> [WHAT YOU SHOULD DO]
Only the pictures stay out; every record is to be quoted exactly.

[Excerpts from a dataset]
________________

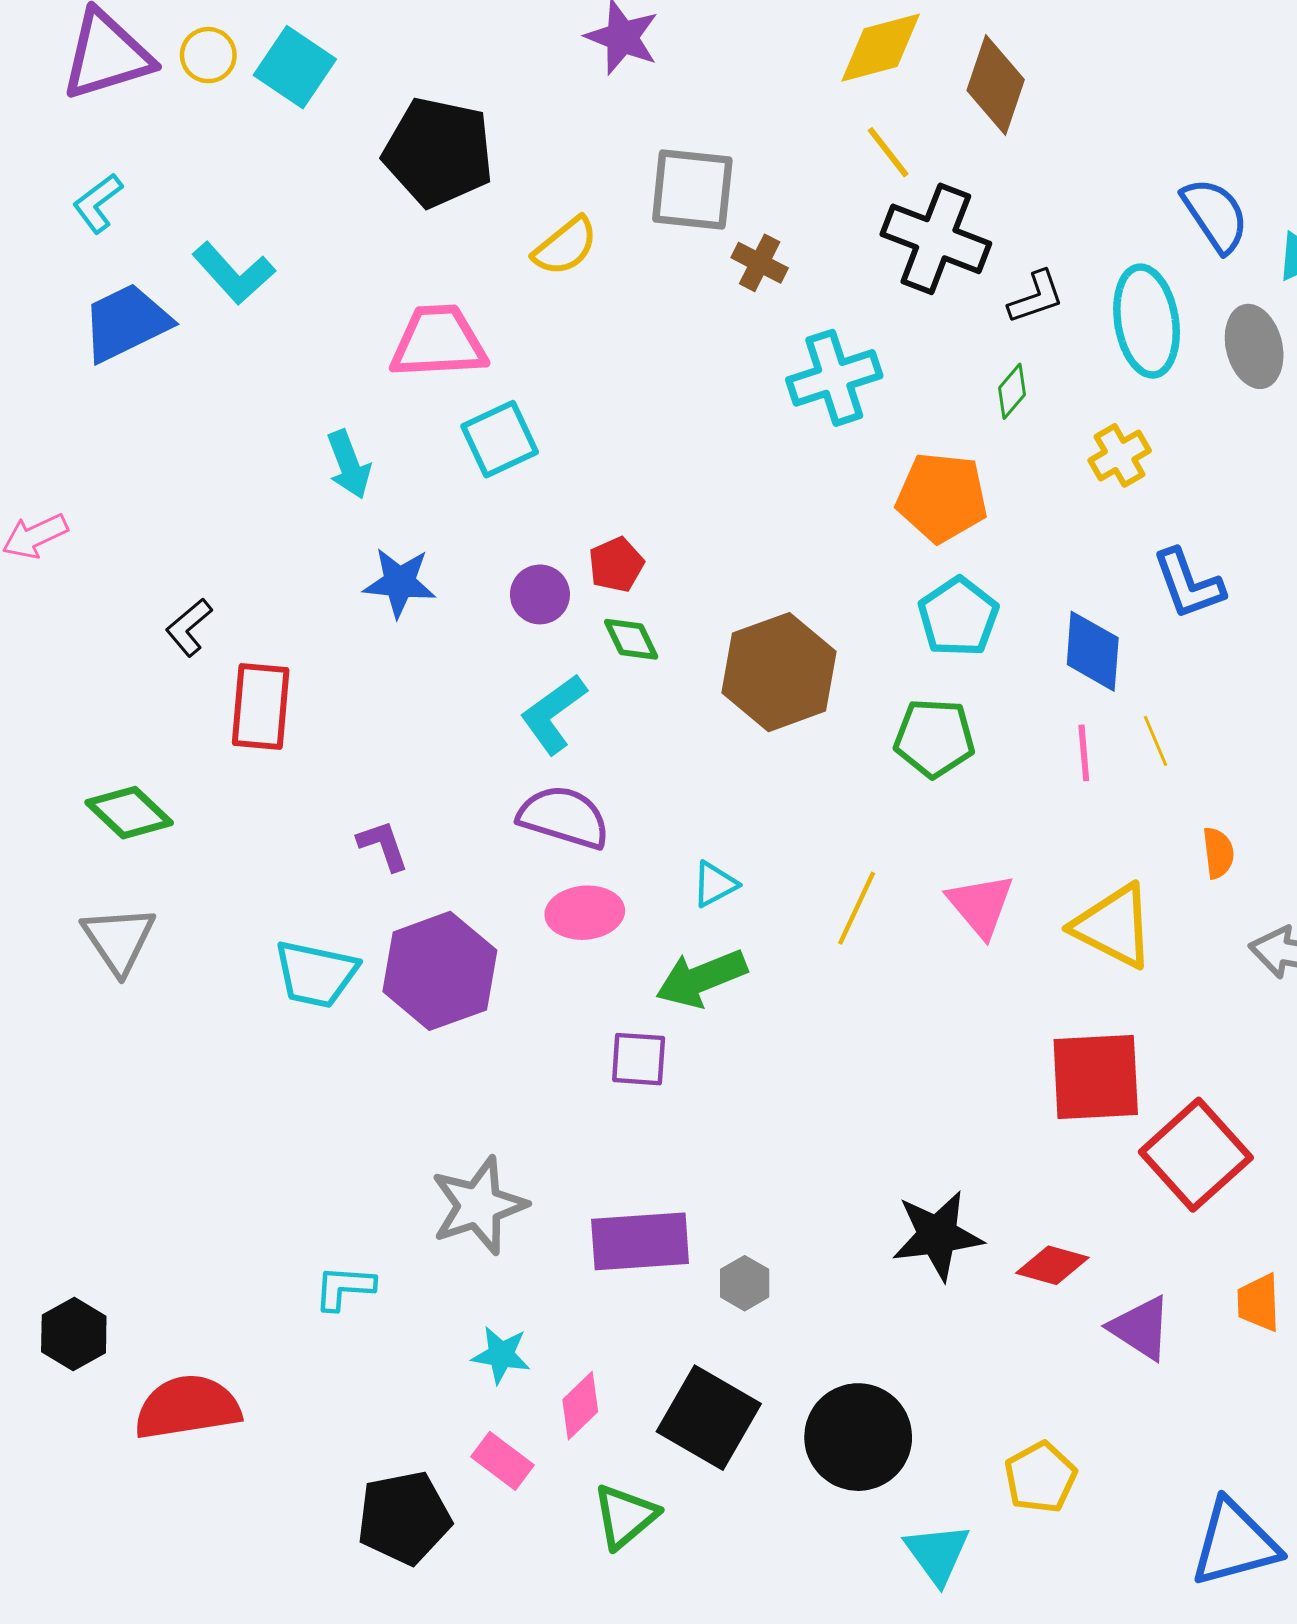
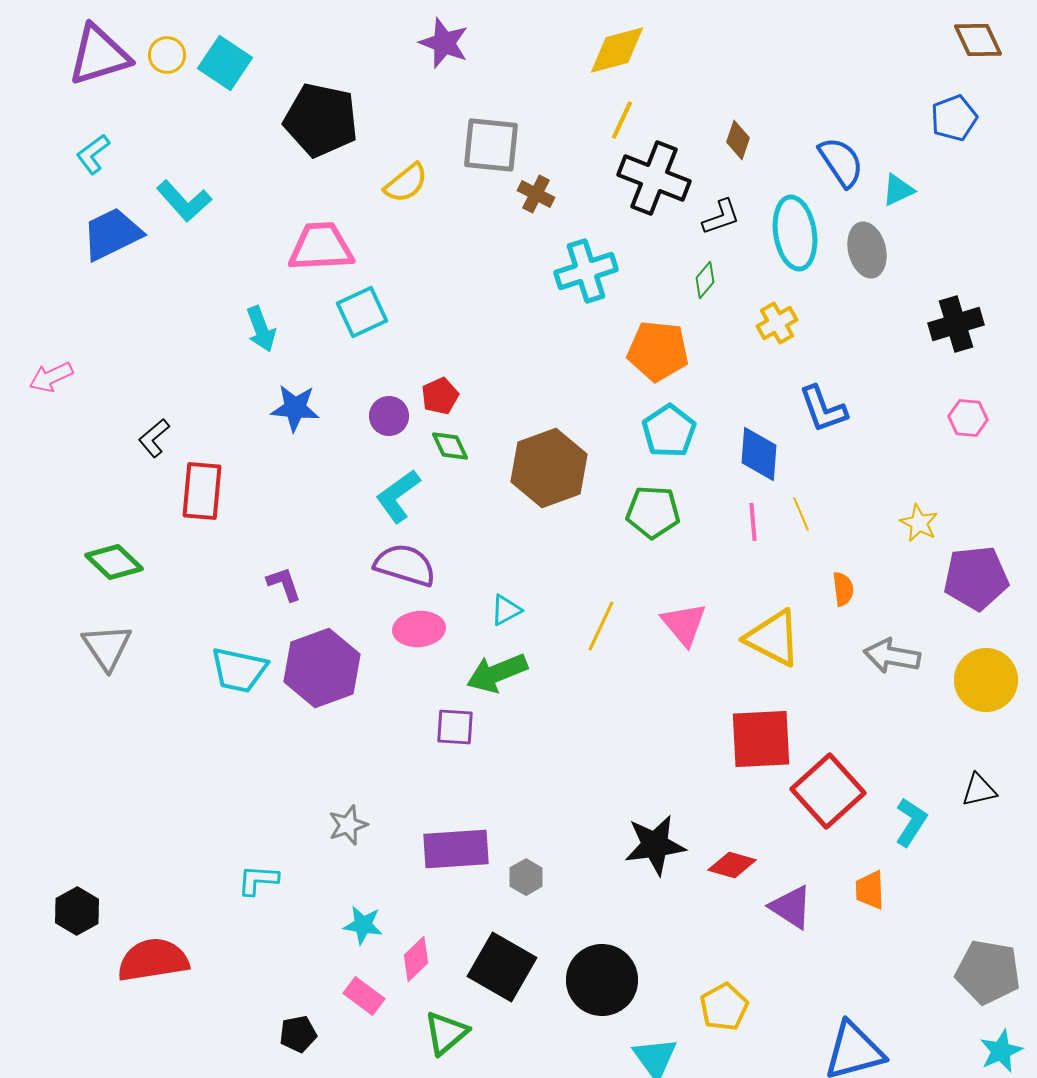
brown diamond: (996, 85) -> (738, 140), moved, size x0.6
yellow line: (888, 152) -> (622, 120), turned 63
gray star: (479, 1205) -> (348, 825), size x0.6
black pentagon: (404, 1518) -> (298, 1034), size x0.6

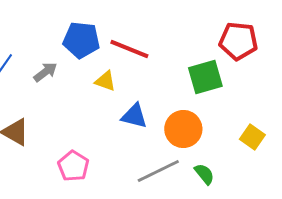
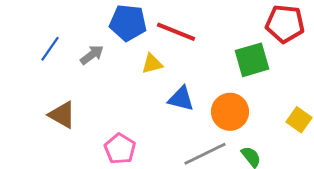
yellow triangle: (105, 81) -> (152, 64), turned -35

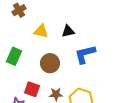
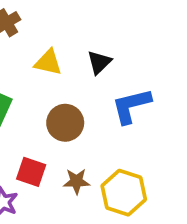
black triangle: (68, 31) -> (99, 62), turned -32

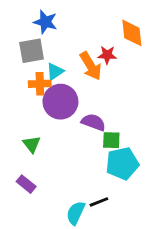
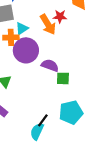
cyan pentagon: (122, 163) -> (71, 112), moved
black line: (99, 202) -> (43, 120), moved, turned -32

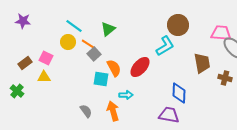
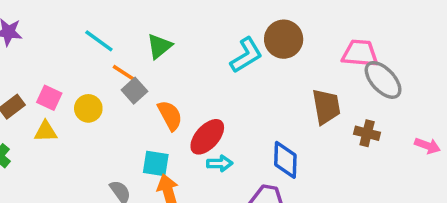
yellow circle: (68, 42) -> (88, 108), moved
cyan L-shape: (165, 46) -> (246, 55), moved
red ellipse: (140, 67) -> (207, 137), moved
cyan square: (101, 79) -> (156, 163), moved
cyan arrow: (126, 95) -> (220, 163), moved

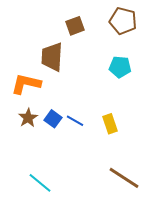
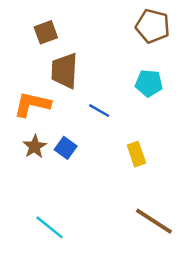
brown square: (75, 26) -> (46, 32), moved
blue line: (75, 121) -> (99, 111), moved

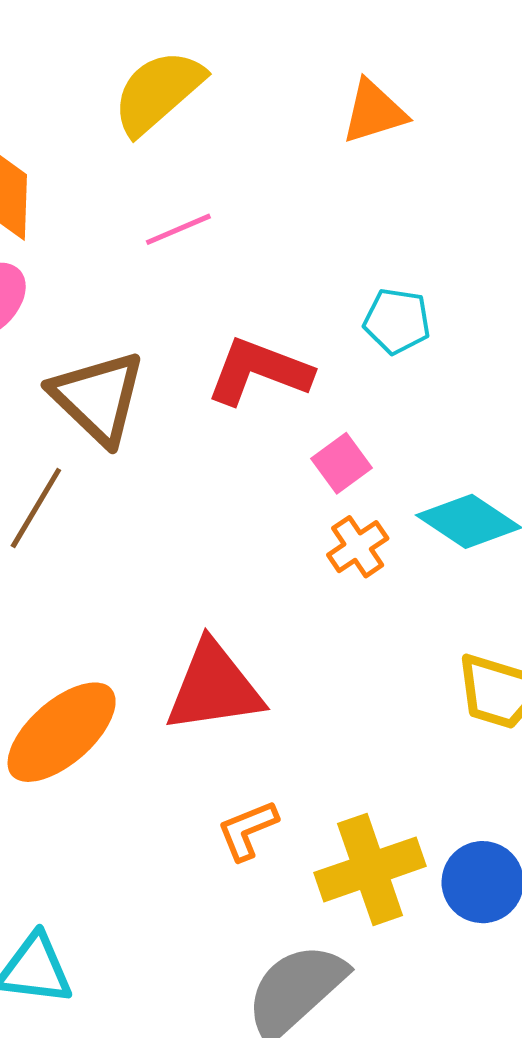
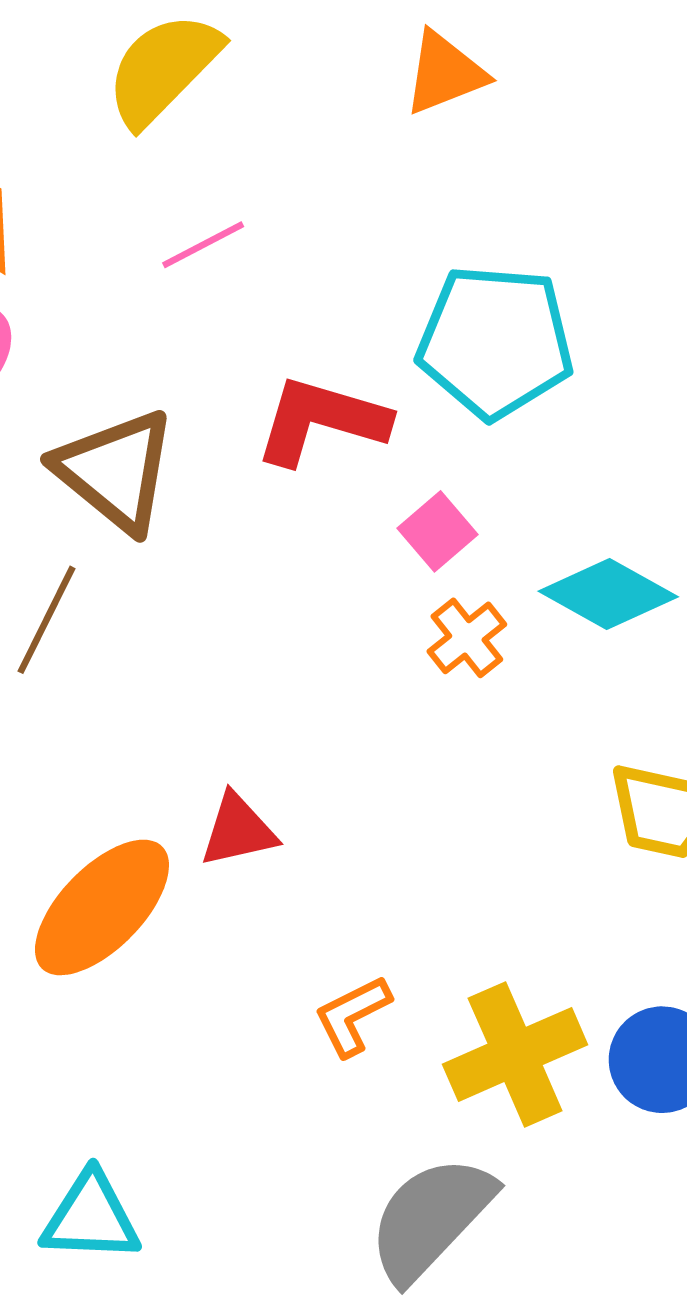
cyan pentagon: (397, 321) -> (495, 342), size x1.8
red triangle: (214, 687) -> (238, 830), moved, size x0.6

________________

> [SOLVED EXERCISE]
brown diamond: (996, 85) -> (738, 140), moved, size x0.6
yellow line: (888, 152) -> (622, 120), turned 63
gray star: (479, 1205) -> (348, 825), size x0.6
black pentagon: (404, 1518) -> (298, 1034), size x0.6

yellow triangle: (105, 81) -> (152, 64), turned -35

black triangle: (68, 31) -> (99, 62), turned -32

cyan pentagon: (122, 163) -> (71, 112), moved
black line: (99, 202) -> (43, 120), moved, turned -32

yellow circle: (68, 42) -> (88, 108), moved
cyan L-shape: (165, 46) -> (246, 55), moved
red ellipse: (140, 67) -> (207, 137), moved
cyan square: (101, 79) -> (156, 163), moved
cyan arrow: (126, 95) -> (220, 163), moved

brown square: (75, 26) -> (46, 32), moved
blue line: (75, 121) -> (99, 111), moved

cyan pentagon: (397, 321) -> (495, 342), size x1.8
red triangle: (214, 687) -> (238, 830), moved, size x0.6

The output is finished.